When you come to the line with "RADIO pin MISO: D5 -> D3", begin repeating; continue exactly through the final line of the records and include nothing from before.

:: DATASET ::
-- Opening Marker --

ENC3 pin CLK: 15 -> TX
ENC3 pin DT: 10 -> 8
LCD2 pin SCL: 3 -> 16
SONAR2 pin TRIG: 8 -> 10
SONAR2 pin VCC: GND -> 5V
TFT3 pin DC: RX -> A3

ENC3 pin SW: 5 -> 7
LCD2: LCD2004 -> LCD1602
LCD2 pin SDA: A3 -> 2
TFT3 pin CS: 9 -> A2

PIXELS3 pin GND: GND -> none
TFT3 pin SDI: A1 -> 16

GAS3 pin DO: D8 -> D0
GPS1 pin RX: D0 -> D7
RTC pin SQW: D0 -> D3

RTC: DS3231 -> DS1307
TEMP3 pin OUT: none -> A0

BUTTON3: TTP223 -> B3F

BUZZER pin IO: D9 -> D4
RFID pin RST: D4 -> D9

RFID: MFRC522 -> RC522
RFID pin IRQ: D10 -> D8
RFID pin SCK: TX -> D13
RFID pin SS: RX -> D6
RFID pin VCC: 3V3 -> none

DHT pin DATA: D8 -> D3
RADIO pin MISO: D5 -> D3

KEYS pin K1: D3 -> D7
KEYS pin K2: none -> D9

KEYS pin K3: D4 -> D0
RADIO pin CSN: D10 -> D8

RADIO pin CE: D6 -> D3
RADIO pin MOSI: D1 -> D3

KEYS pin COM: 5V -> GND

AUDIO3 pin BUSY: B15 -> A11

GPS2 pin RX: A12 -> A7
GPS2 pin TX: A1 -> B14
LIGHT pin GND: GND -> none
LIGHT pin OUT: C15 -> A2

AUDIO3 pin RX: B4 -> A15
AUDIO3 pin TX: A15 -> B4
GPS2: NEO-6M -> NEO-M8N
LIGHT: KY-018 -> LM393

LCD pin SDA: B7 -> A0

-- Closing Marker --

:: OUTPUT ::
RADIO pin MISO: D5 -> D3

KEYS pin K1: D3 -> D7
KEYS pin K2: none -> D9

KEYS pin K3: D4 -> D0
RADIO pin CSN: D10 -> D8

RADIO pin CE: D6 -> D3
RADIO pin MOSI: D1 -> D3

KEYS pin COM: 5V -> GND

AUDIO3 pin BUSY: B15 -> A11

GPS2 pin RX: A12 -> A7
GPS2 pin TX: A1 -> B14
LIGHT pin GND: GND -> none
LIGHT pin OUT: C15 -> A2

AUDIO3 pin RX: B4 -> A15
AUDIO3 pin TX: A15 -> B4
GPS2: NEO-6M -> NEO-M8N
LIGHT: KY-018 -> LM393

LCD pin SDA: B7 -> A0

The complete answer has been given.